▶ WHAT IS NEEDED
Report how many lines in the entries below hold the word "spool". Your answer is that number alone.

▶ EXTRACTED DATA
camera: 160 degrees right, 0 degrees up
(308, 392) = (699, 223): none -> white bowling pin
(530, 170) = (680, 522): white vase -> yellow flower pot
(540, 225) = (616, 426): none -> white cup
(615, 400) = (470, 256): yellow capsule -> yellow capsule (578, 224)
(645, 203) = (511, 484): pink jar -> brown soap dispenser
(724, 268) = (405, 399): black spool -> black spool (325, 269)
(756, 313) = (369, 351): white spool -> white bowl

▶ COMPLETED TASK
2